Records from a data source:
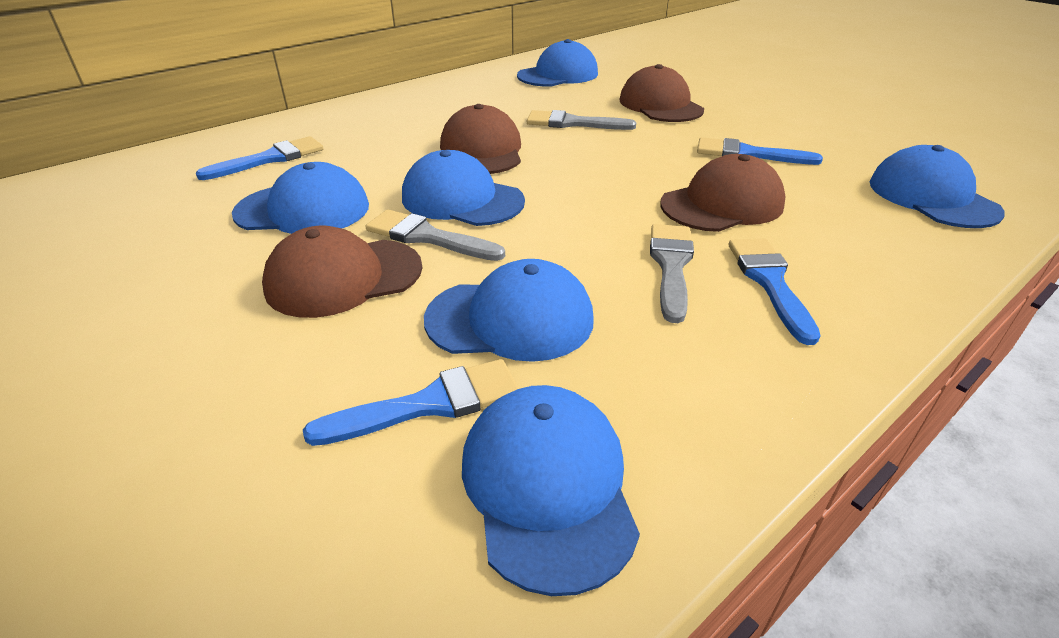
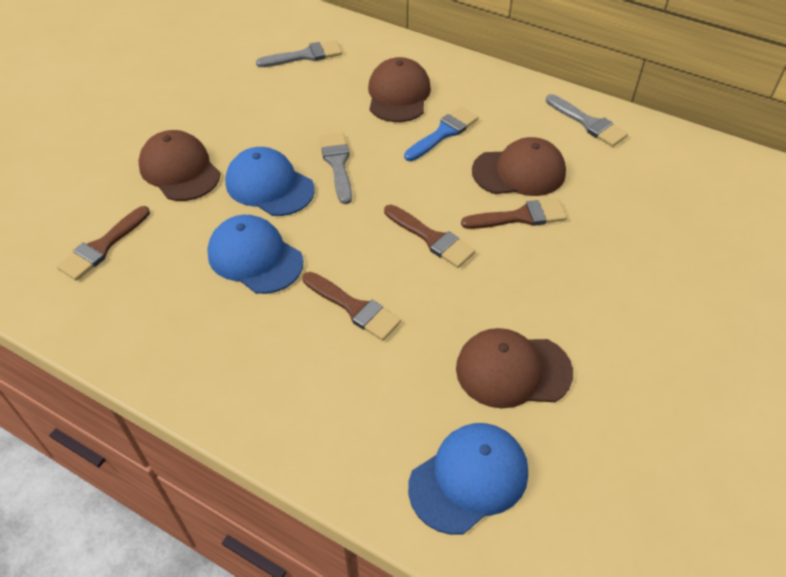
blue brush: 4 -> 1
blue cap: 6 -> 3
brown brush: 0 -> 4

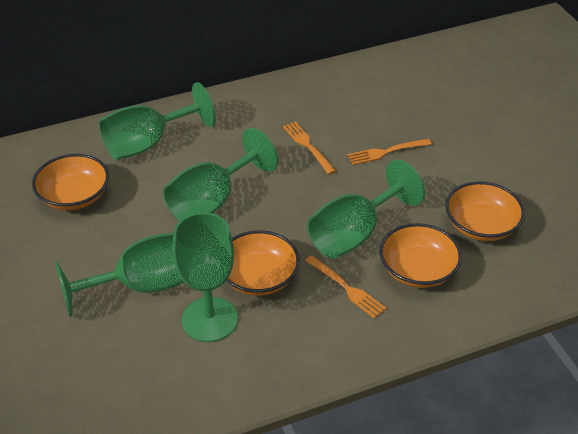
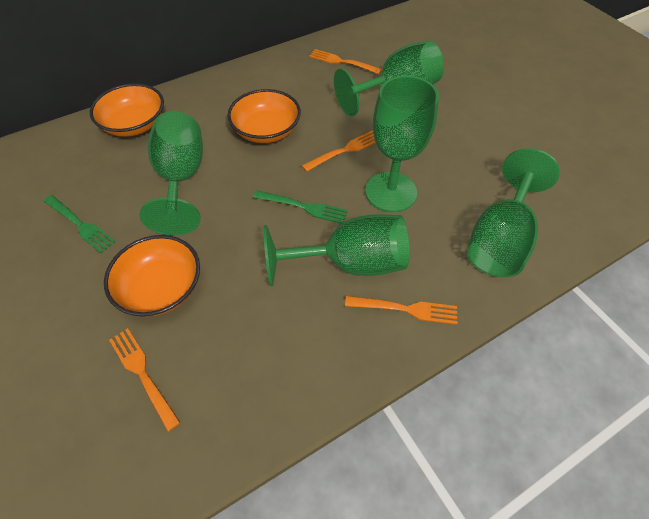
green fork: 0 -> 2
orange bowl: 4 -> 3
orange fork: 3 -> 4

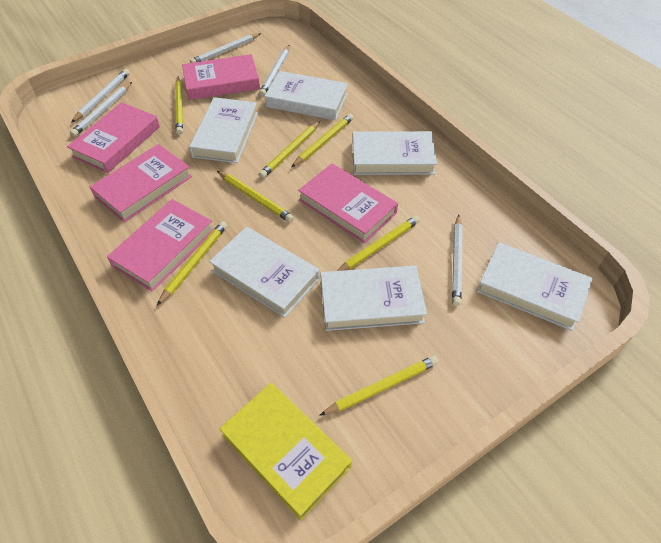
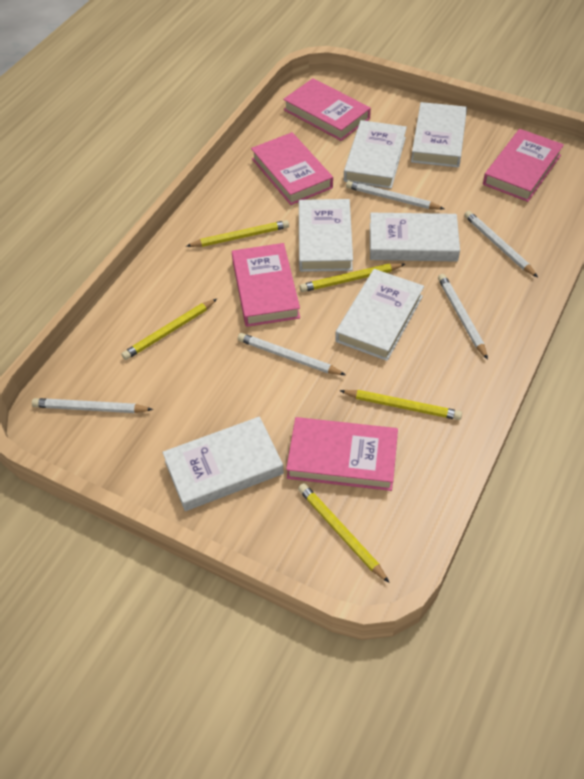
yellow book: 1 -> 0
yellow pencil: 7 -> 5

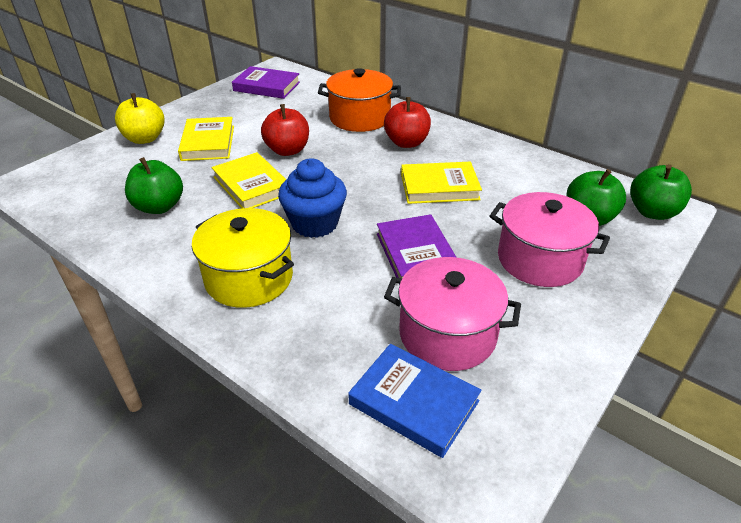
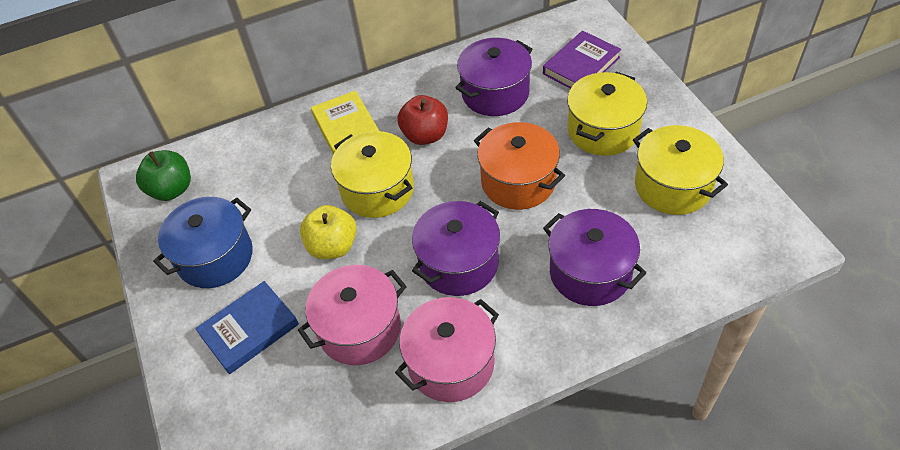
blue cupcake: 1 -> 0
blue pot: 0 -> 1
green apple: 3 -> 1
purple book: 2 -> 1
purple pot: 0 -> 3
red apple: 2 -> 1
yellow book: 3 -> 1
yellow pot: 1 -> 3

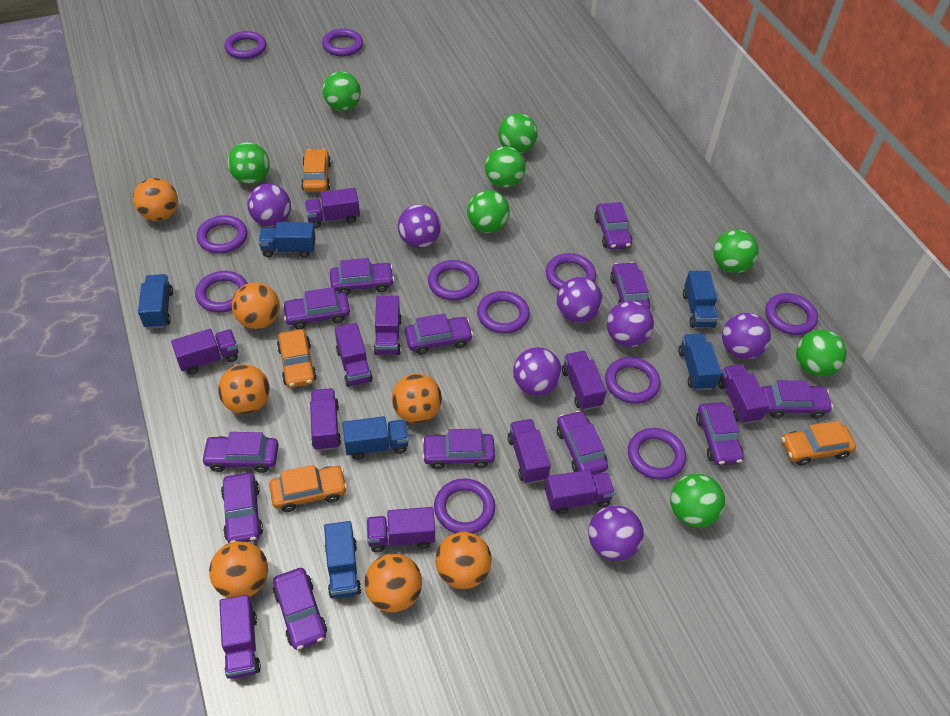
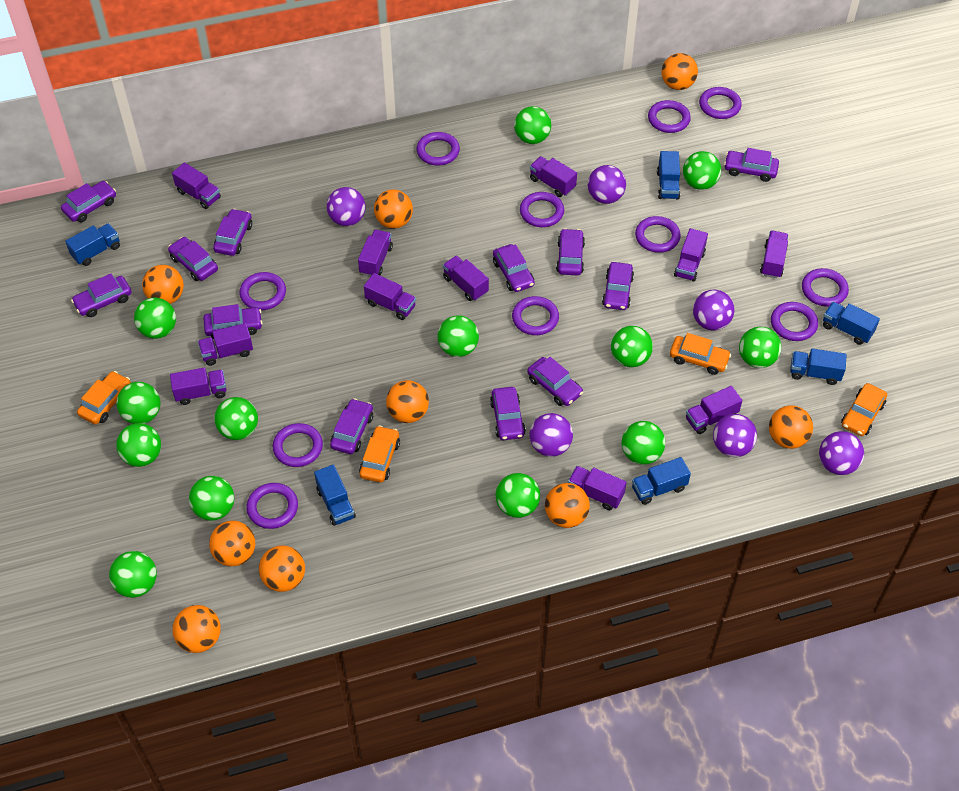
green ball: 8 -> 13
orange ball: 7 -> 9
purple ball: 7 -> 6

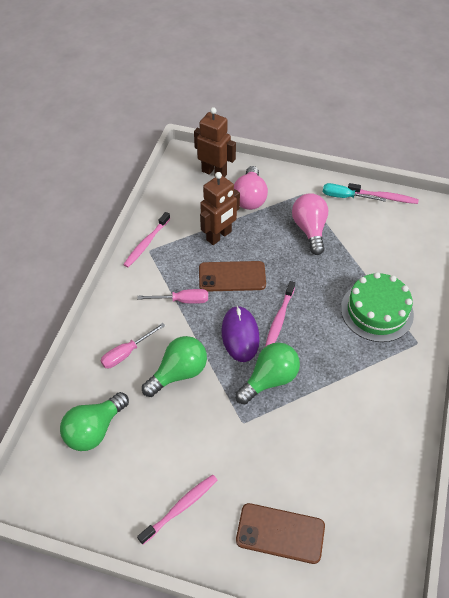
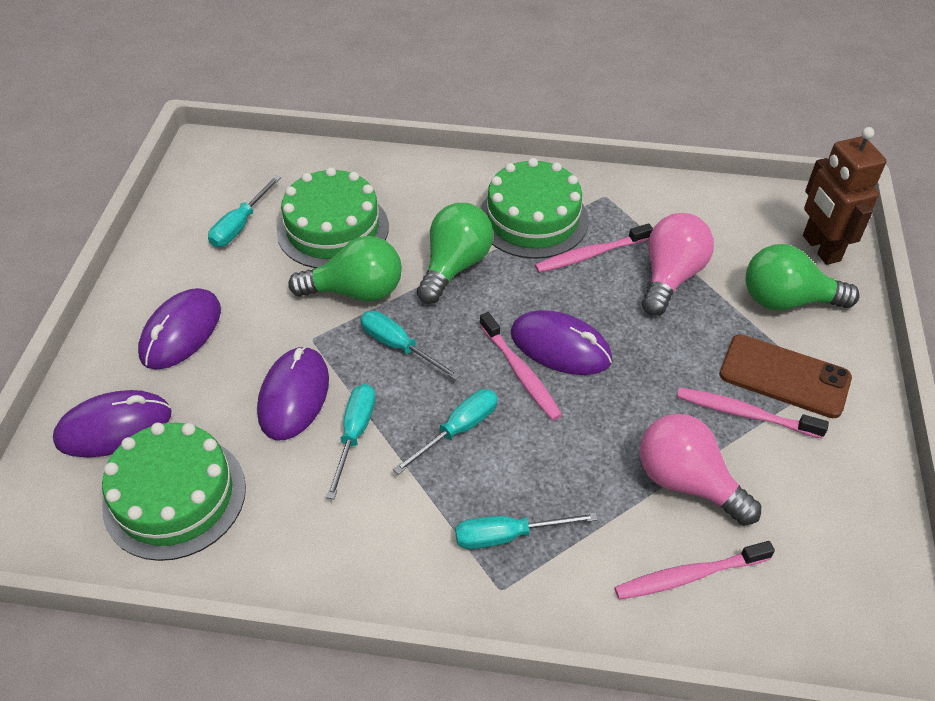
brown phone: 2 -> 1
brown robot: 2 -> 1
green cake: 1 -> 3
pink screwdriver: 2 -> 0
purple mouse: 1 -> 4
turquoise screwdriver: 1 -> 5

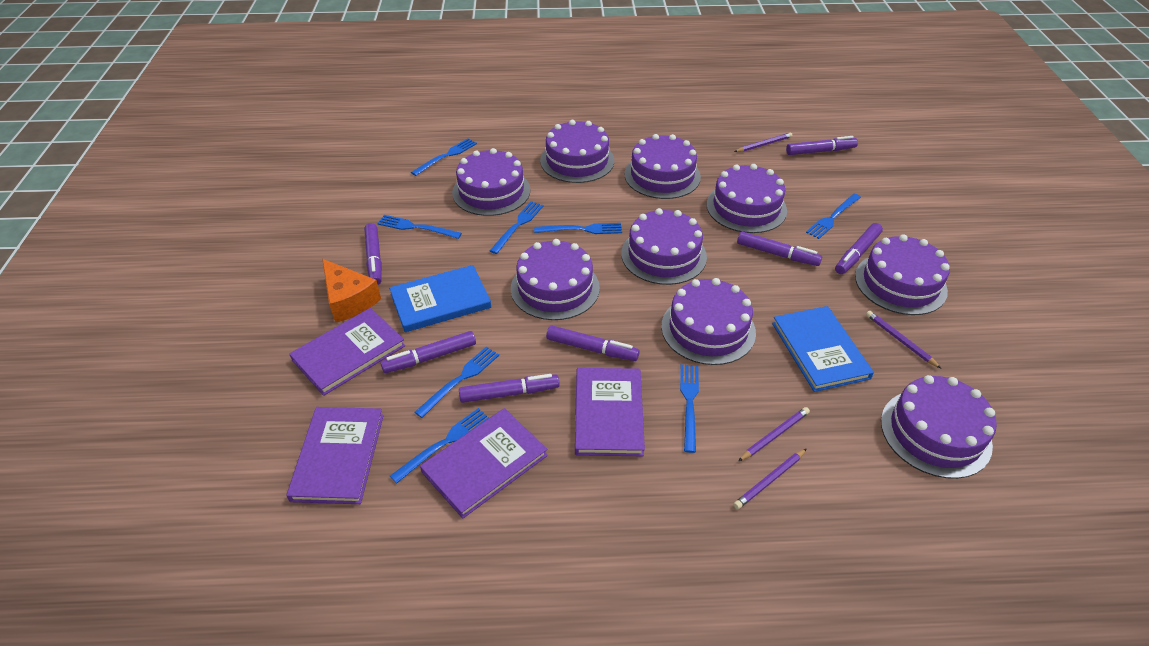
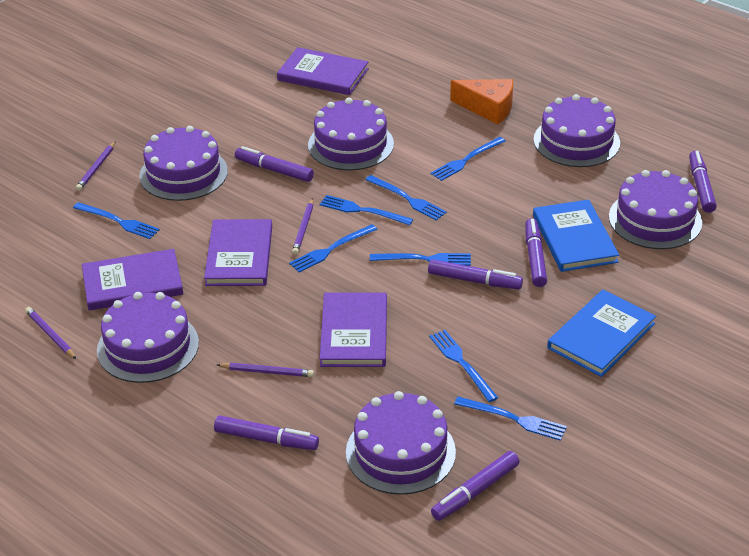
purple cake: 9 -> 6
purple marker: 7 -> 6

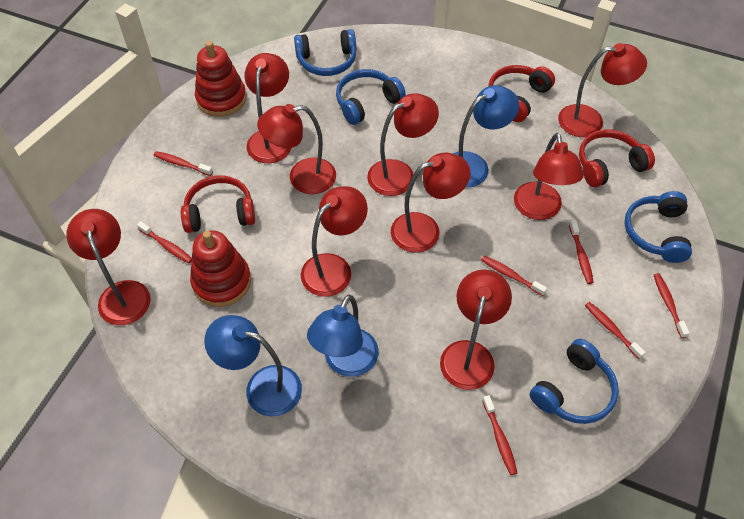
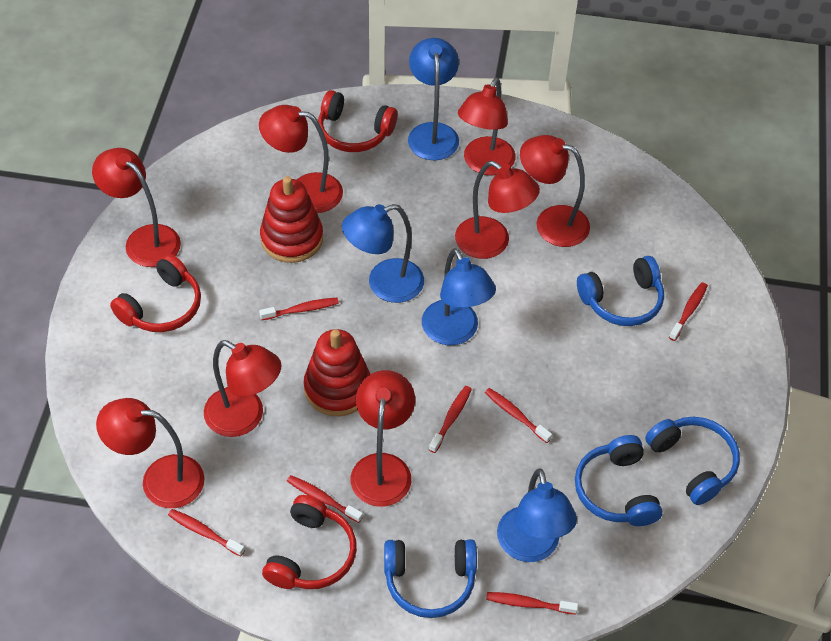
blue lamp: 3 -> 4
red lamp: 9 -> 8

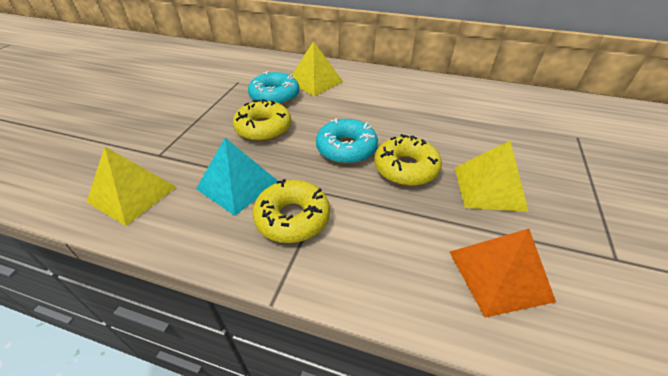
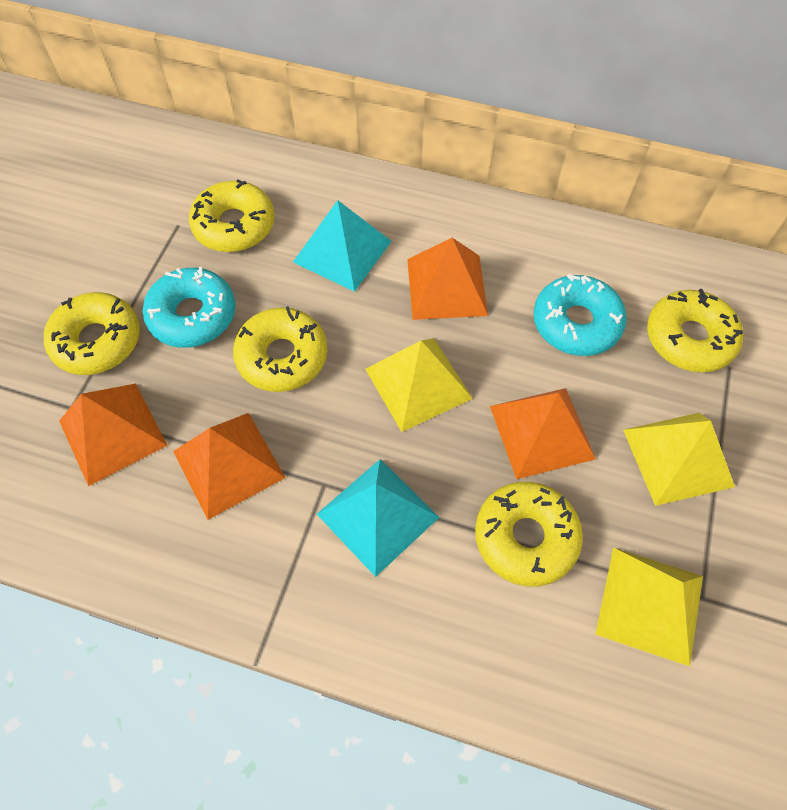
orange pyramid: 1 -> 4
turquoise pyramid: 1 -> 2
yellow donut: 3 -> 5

## TASK TO COMPLETE
From the records above, return each line where "ball" occurs.

## TASK RESPONSE
green ball: 8 -> 13
orange ball: 7 -> 9
purple ball: 7 -> 6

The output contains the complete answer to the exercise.